Make an exact copy of the listing so that no picture is carried over.

*** Opening PROVIDED RECORDS ***

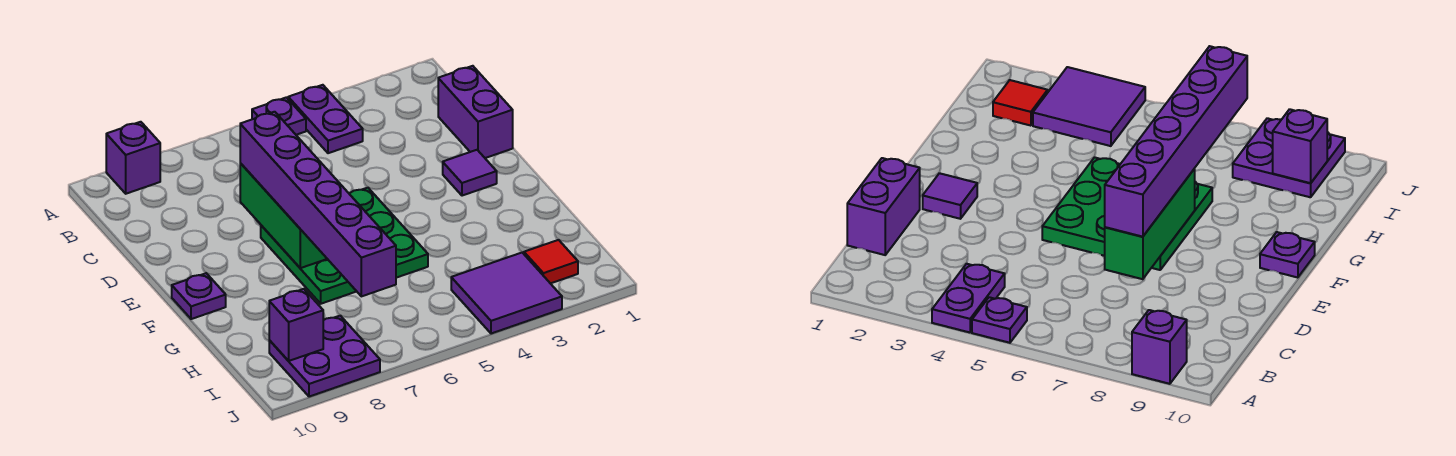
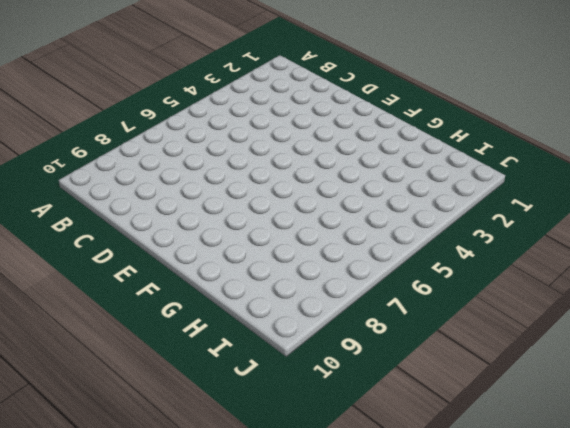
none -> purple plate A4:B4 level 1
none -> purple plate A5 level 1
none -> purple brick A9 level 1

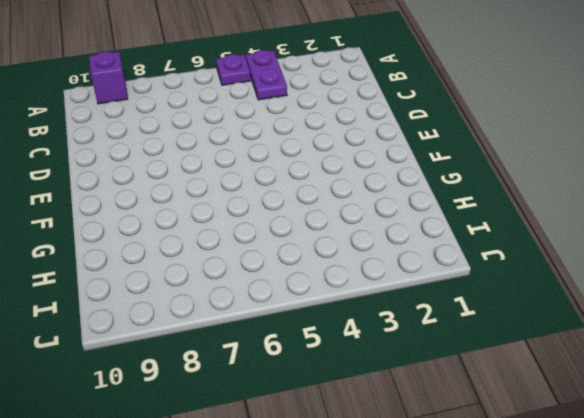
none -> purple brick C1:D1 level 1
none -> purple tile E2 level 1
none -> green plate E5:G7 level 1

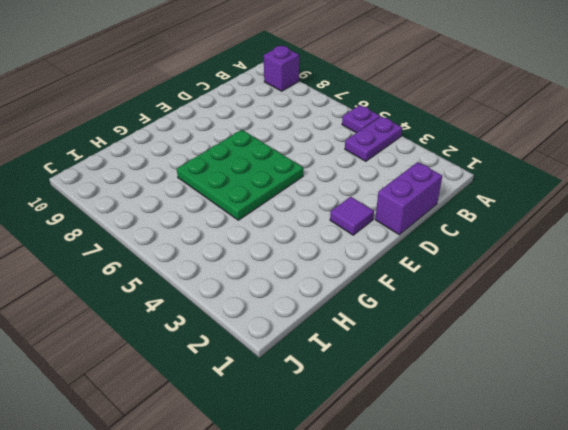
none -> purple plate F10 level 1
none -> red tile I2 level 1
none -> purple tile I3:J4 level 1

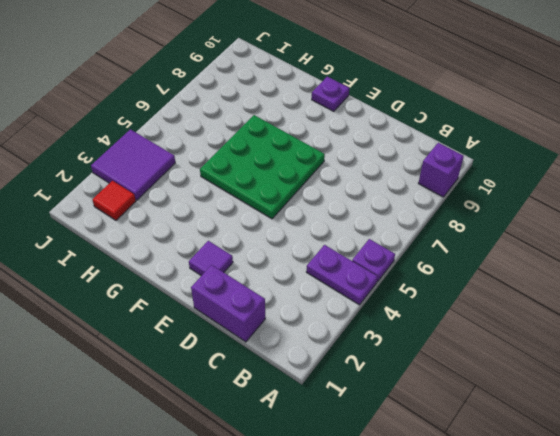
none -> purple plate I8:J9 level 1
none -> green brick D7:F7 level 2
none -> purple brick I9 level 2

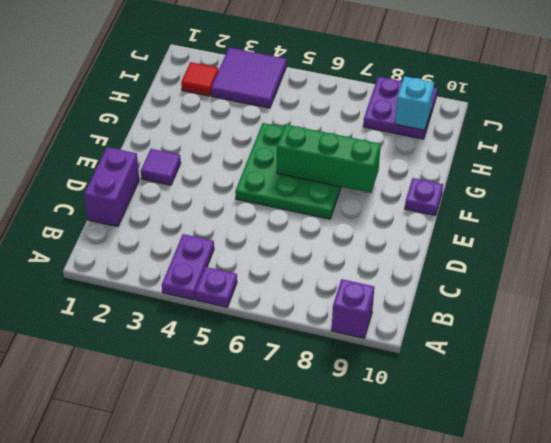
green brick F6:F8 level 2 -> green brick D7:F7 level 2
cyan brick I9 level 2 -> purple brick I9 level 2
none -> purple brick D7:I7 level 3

*** Closing PROVIDED RECORDS ***

ANSWER SECTION:
none -> purple plate A4:B4 level 1
none -> purple plate A5 level 1
none -> purple brick A9 level 1

none -> purple brick C1:D1 level 1
none -> purple tile E2 level 1
none -> green plate E5:G7 level 1

none -> purple plate F10 level 1
none -> red tile I2 level 1
none -> purple tile I3:J4 level 1

none -> purple plate I8:J9 level 1
none -> green brick D7:F7 level 2
none -> purple brick I9 level 2

green brick F6:F8 level 2 -> green brick D7:F7 level 2
cyan brick I9 level 2 -> purple brick I9 level 2
none -> purple brick D7:I7 level 3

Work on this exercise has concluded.